- Opening Delimiter -

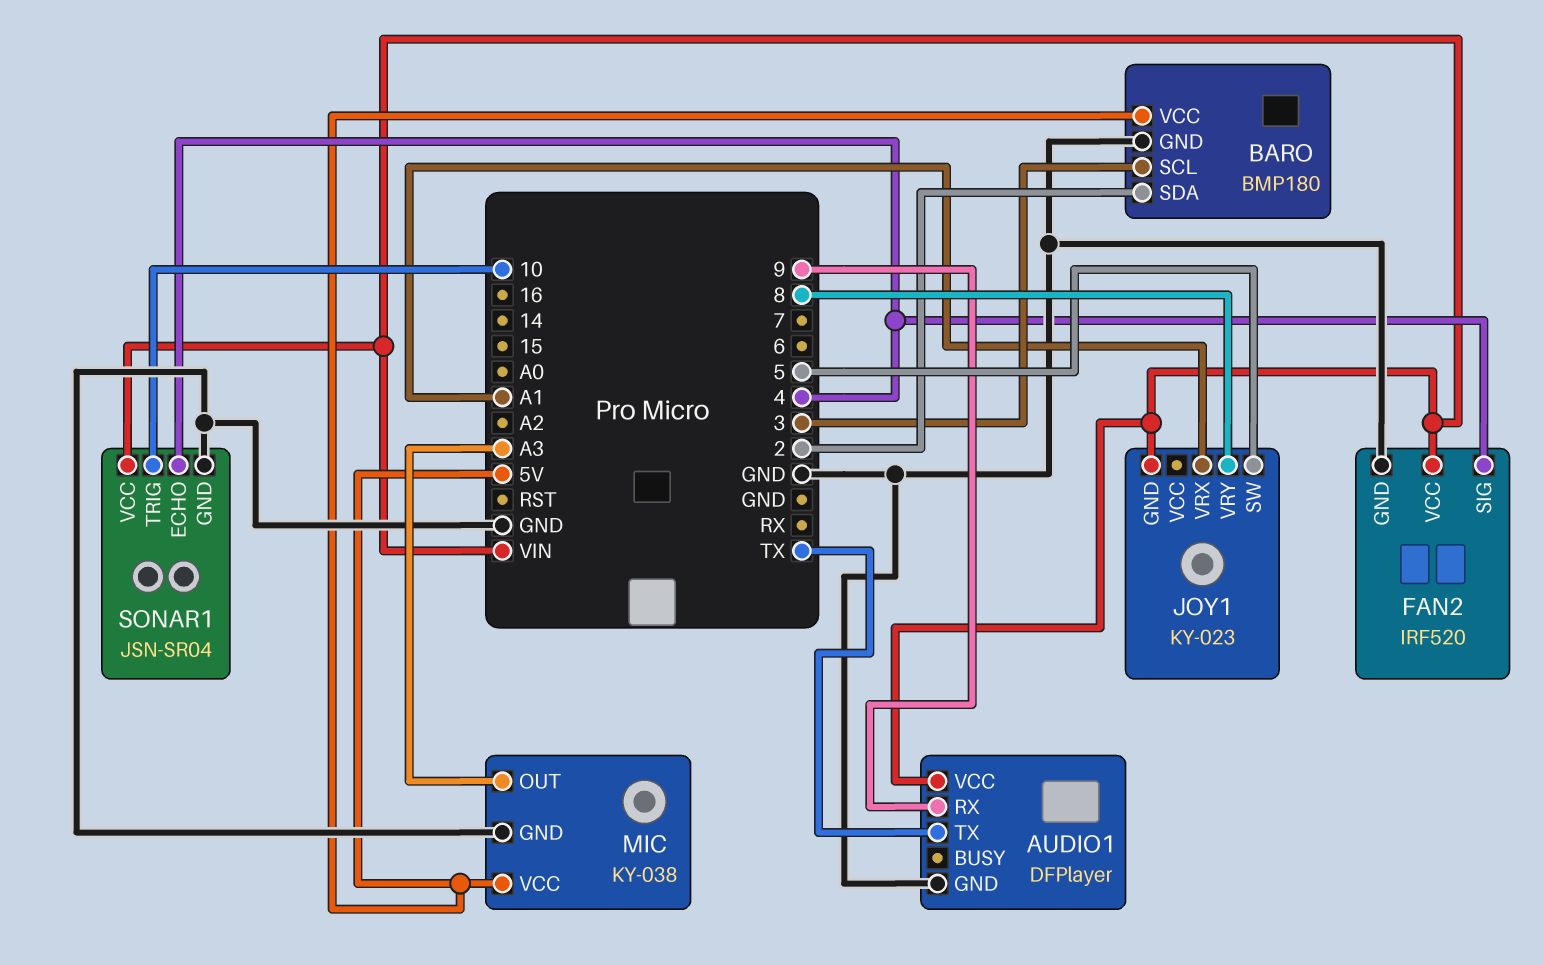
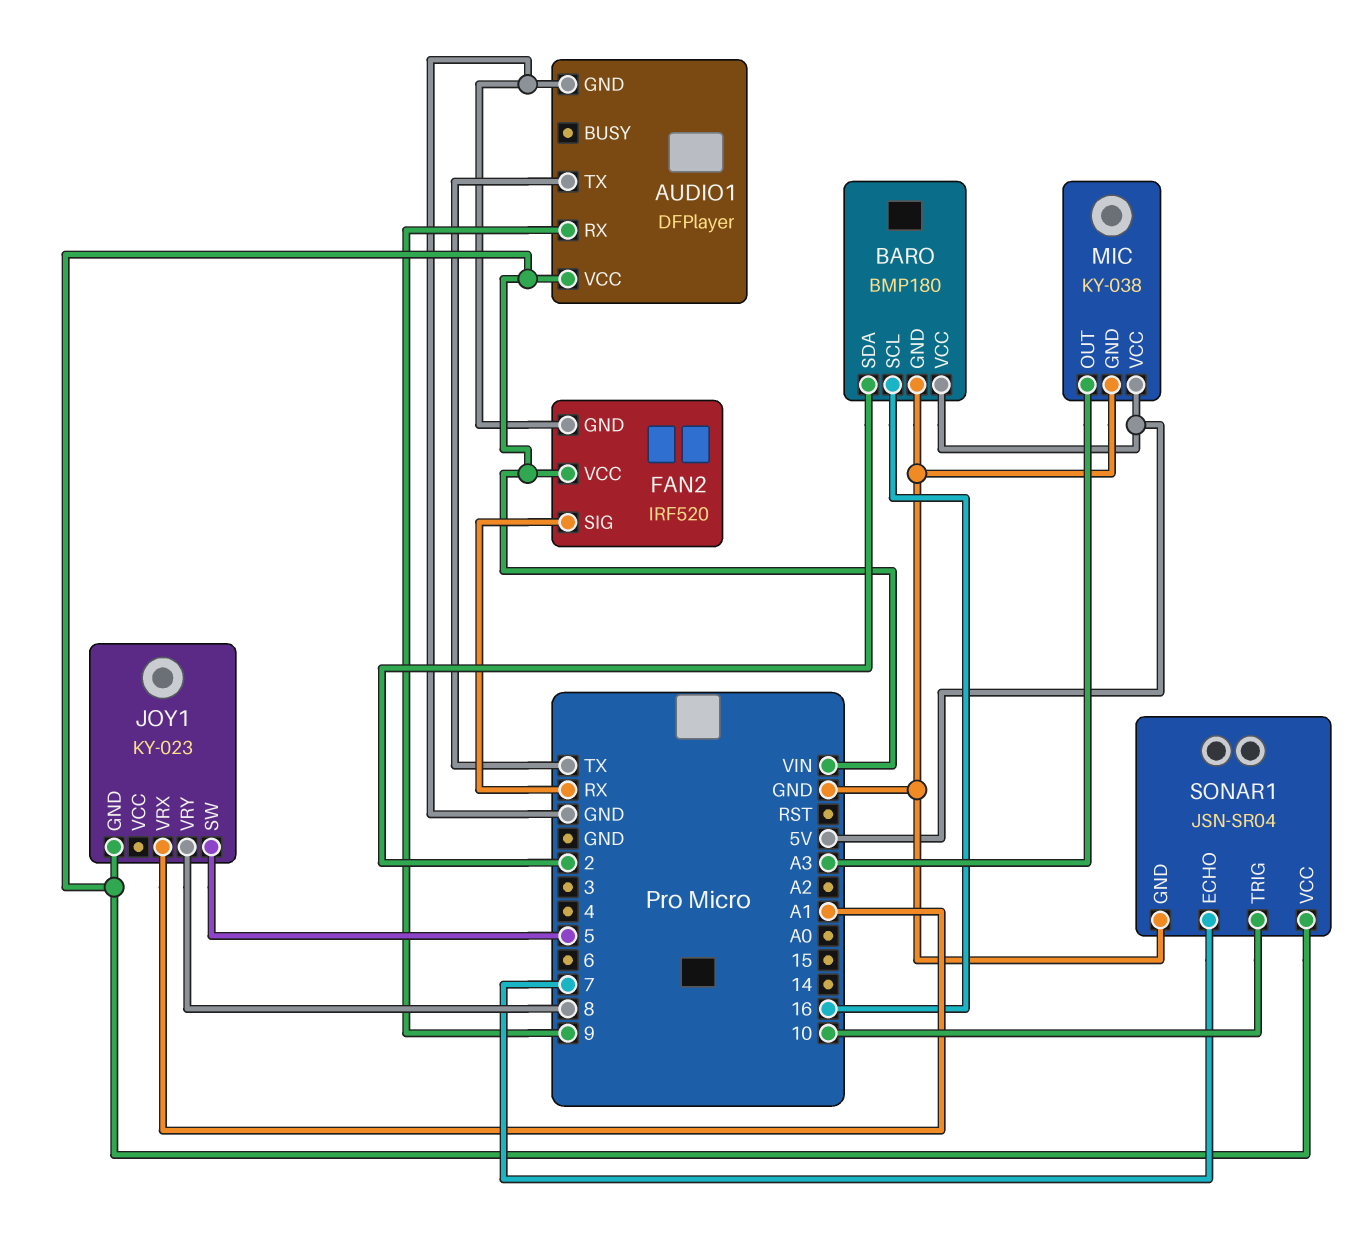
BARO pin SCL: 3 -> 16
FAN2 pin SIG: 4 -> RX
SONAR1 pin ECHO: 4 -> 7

- Closing Delimiter -
- Opening Delimiter -

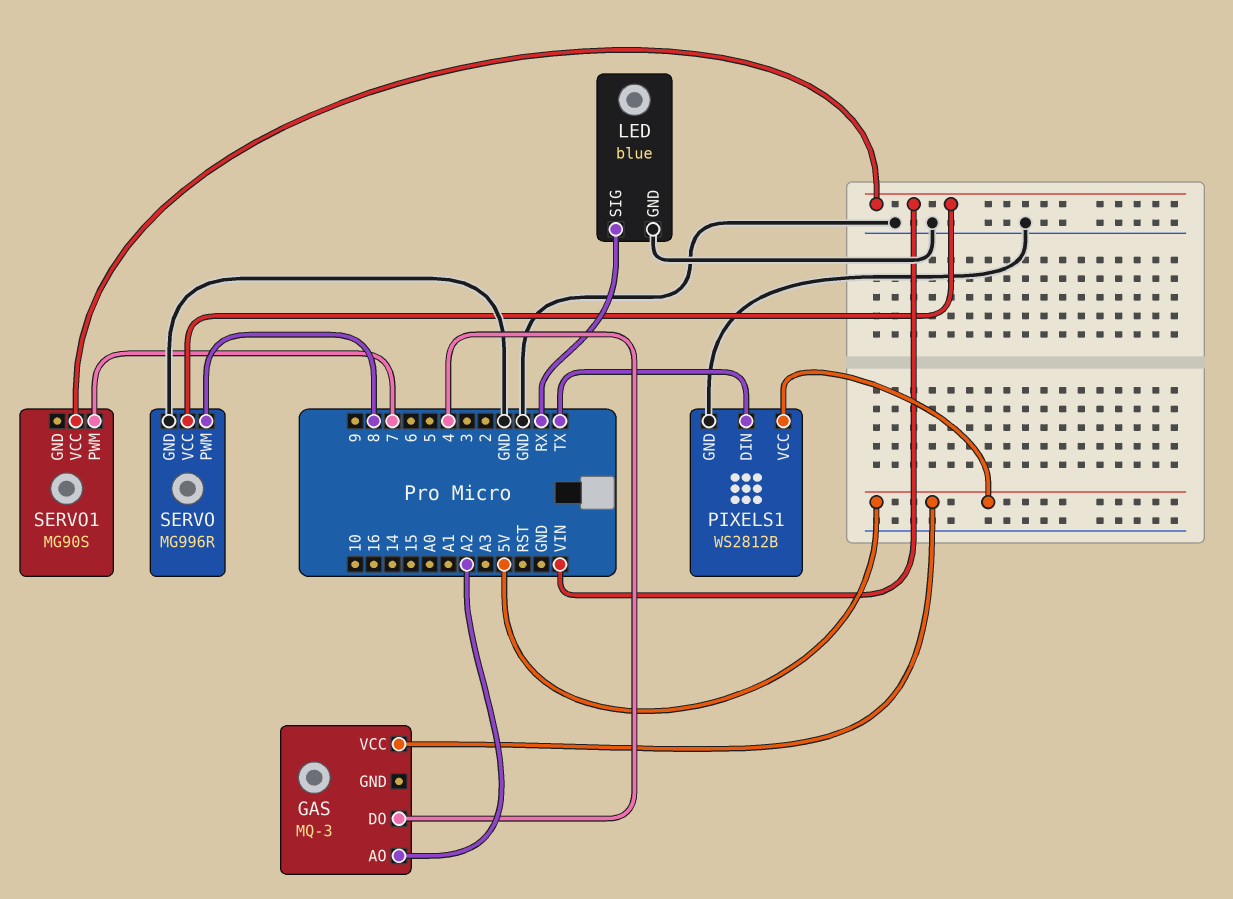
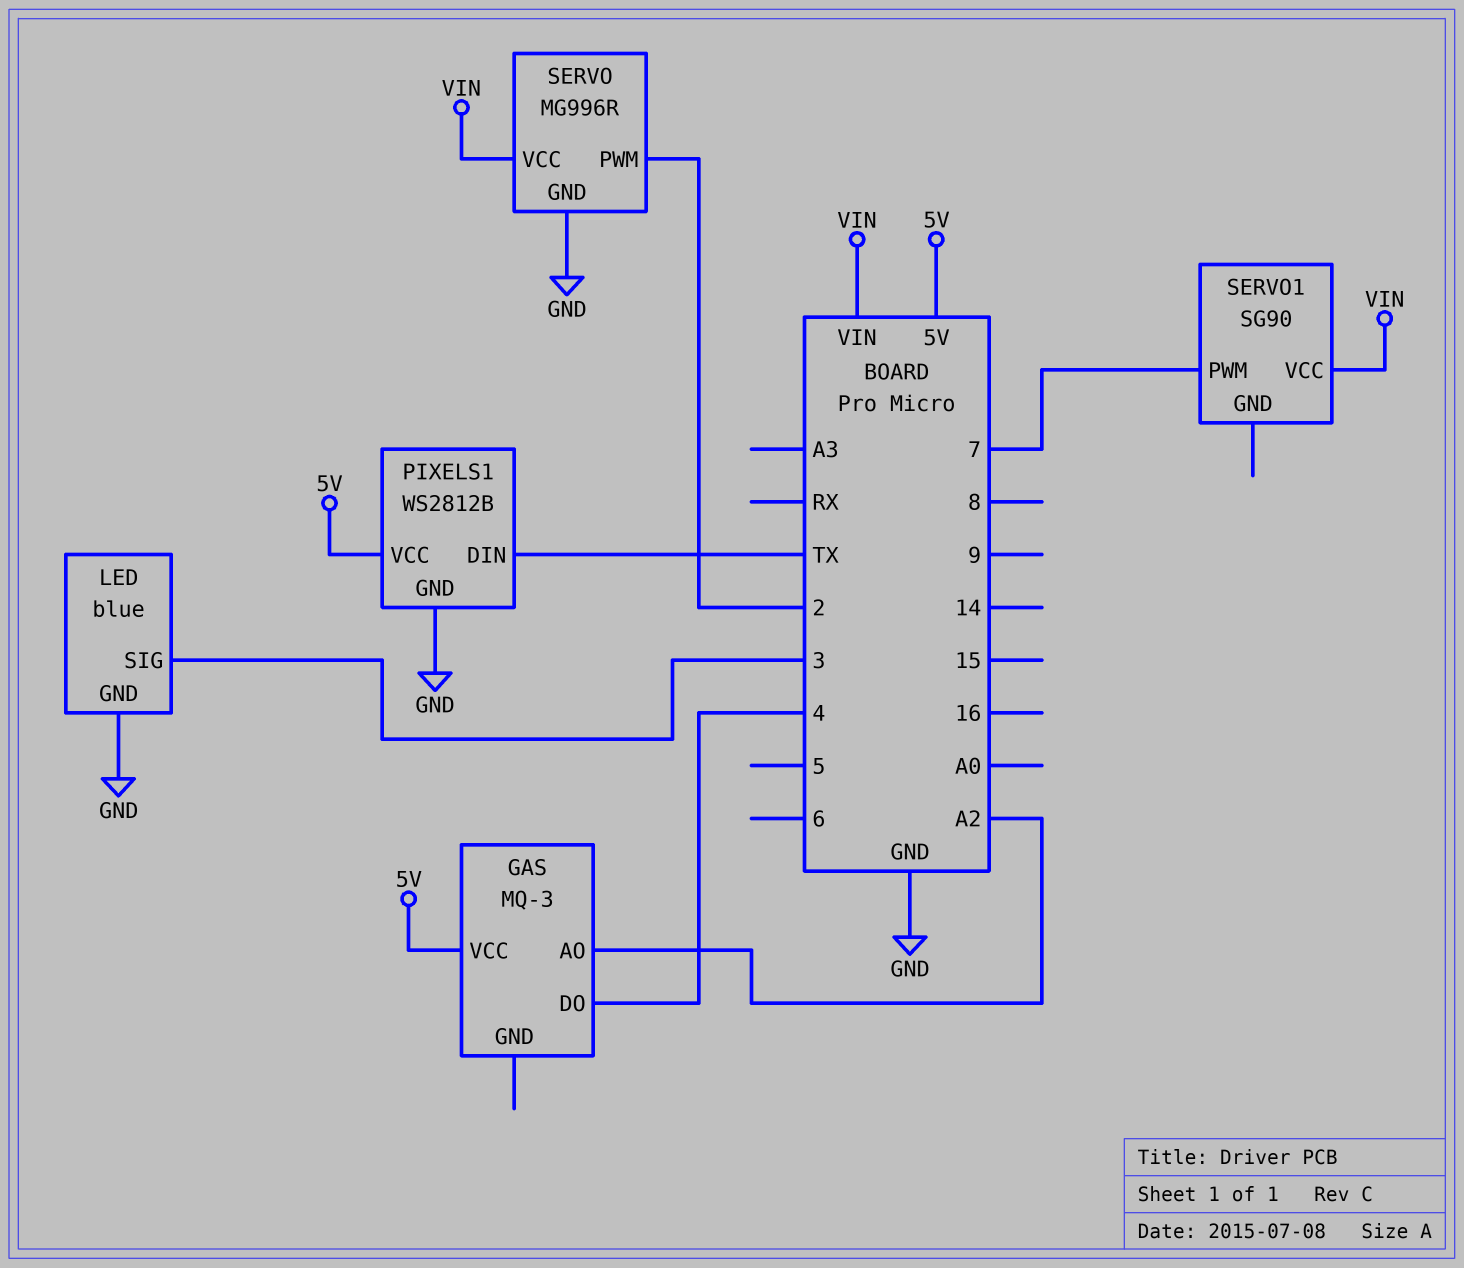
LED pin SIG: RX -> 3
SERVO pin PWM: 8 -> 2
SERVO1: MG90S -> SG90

- Closing Delimiter -
- Opening Delimiter -

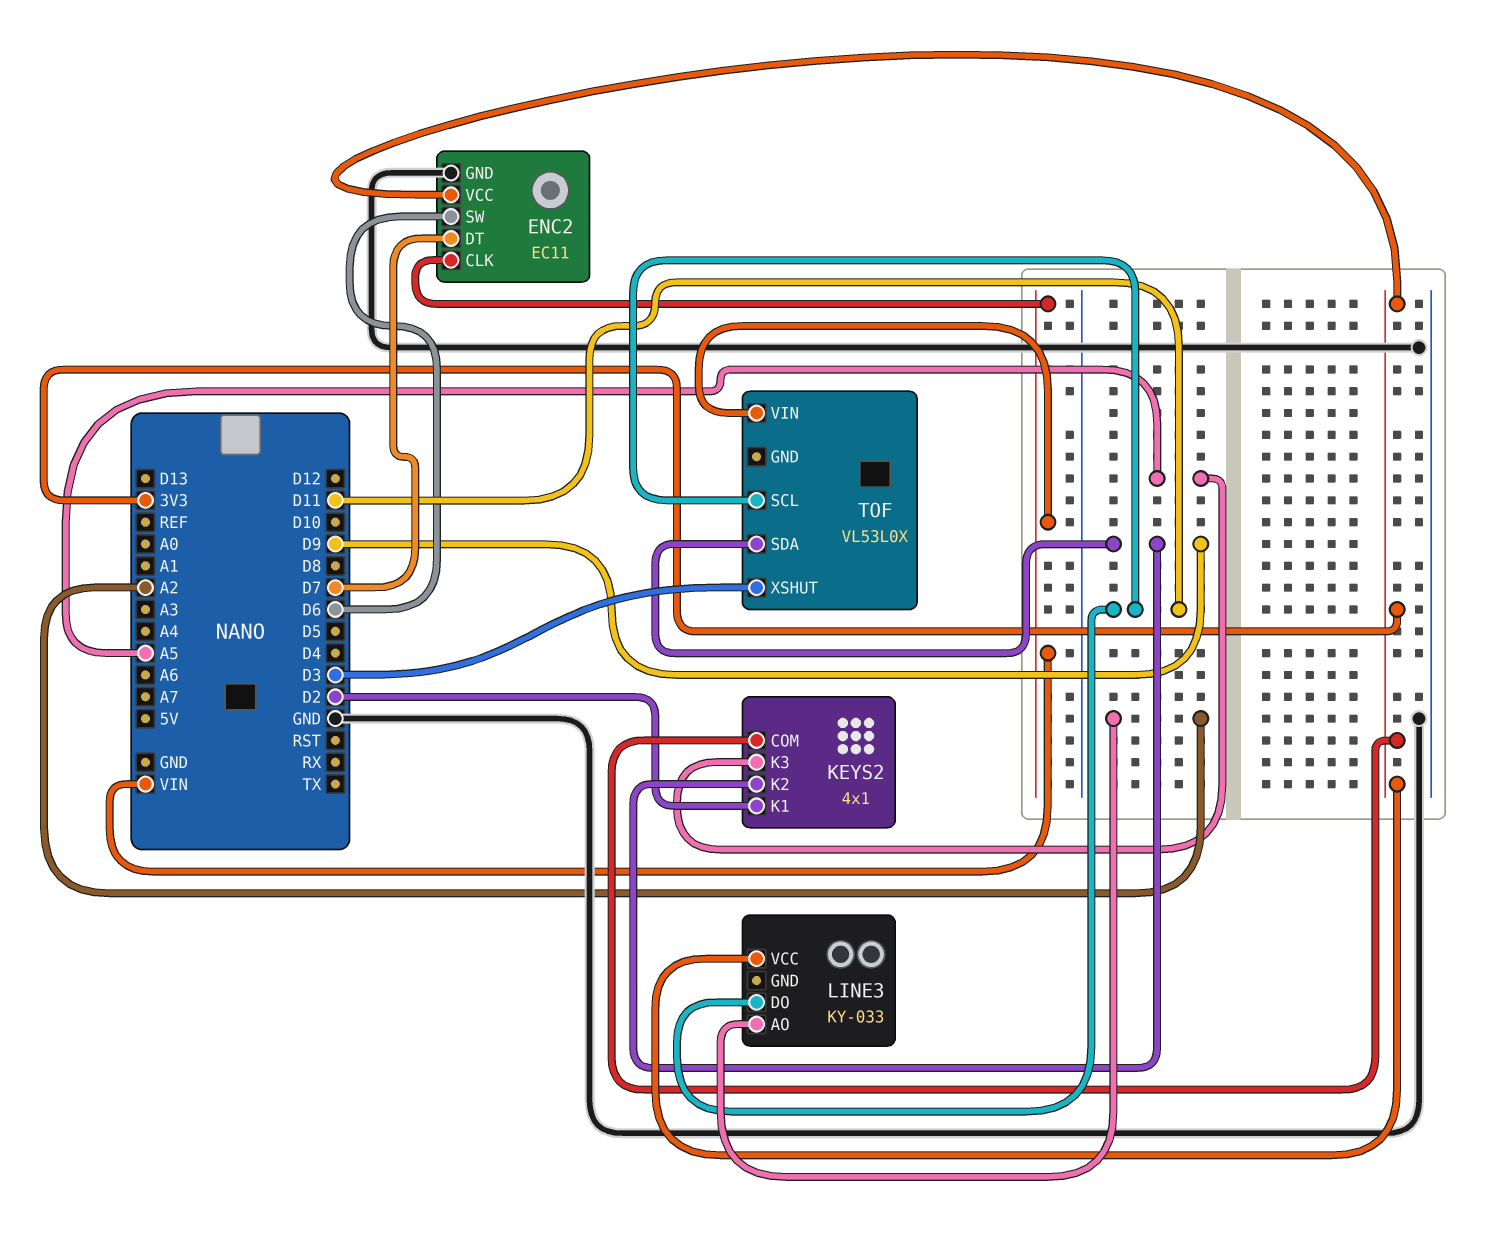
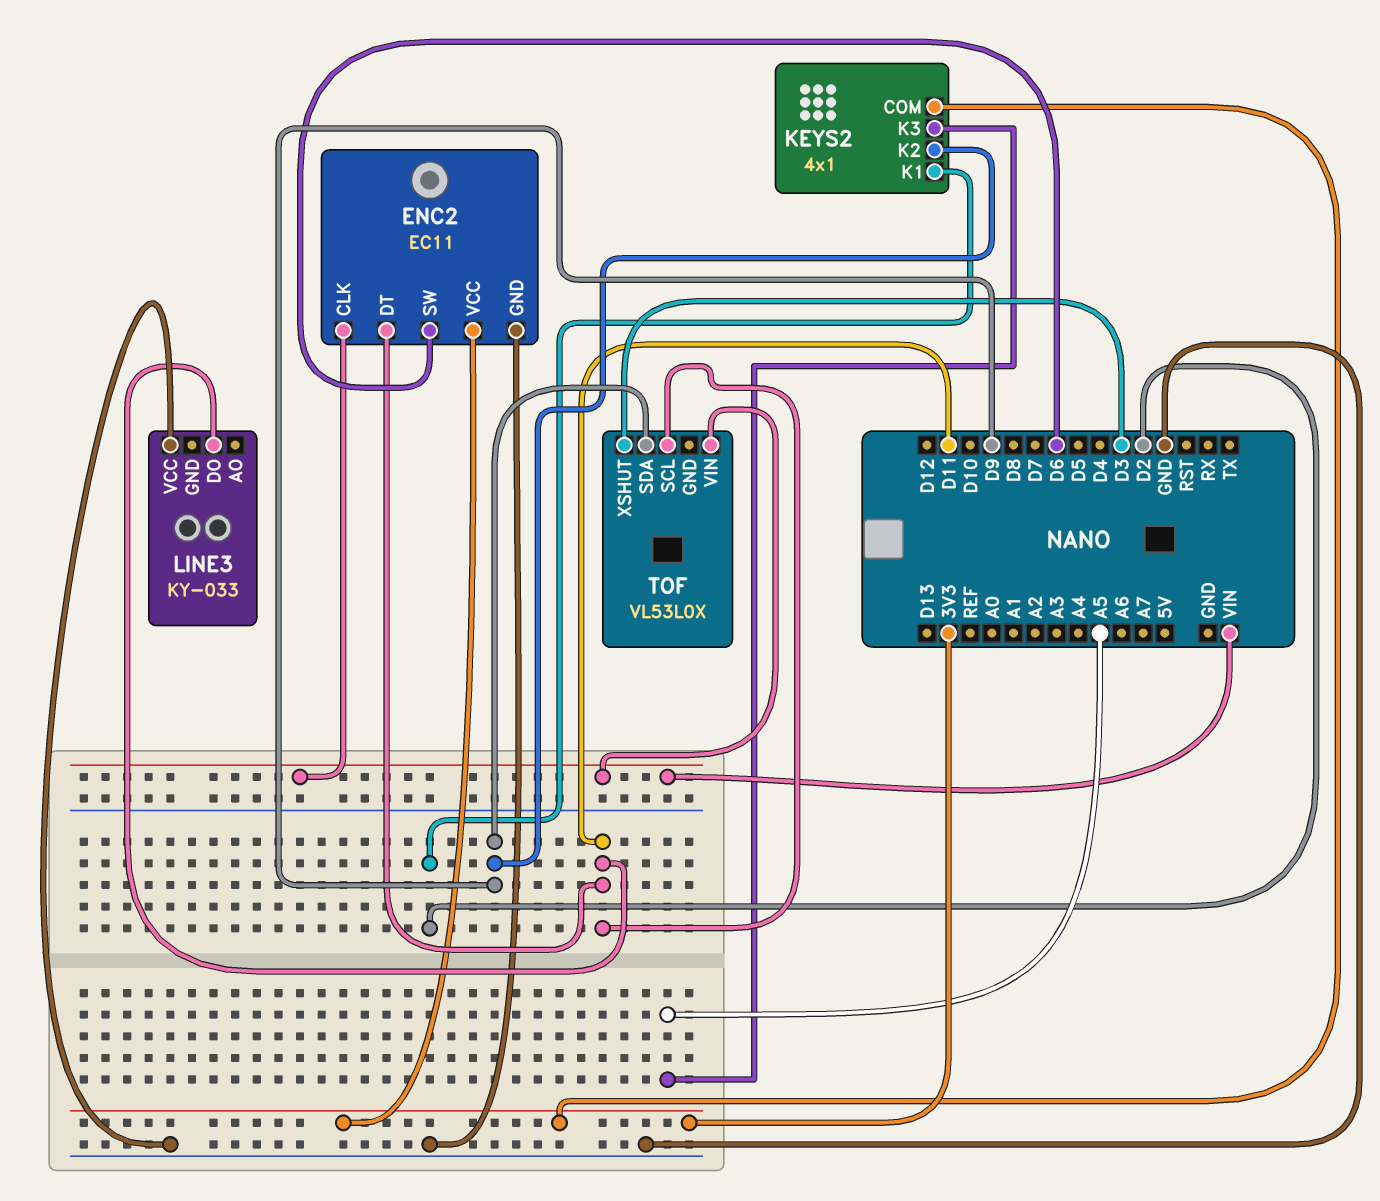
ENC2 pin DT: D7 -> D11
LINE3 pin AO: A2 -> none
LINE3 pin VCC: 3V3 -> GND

- Closing Delimiter -

Exercise description =
Set down, exactly as they stand above, the lines starting with the line with "ENC2 pin DT: D7 -> D11" and going on through the line with "LINE3 pin VCC: 3V3 -> GND", and no others.

Output below =
ENC2 pin DT: D7 -> D11
LINE3 pin AO: A2 -> none
LINE3 pin VCC: 3V3 -> GND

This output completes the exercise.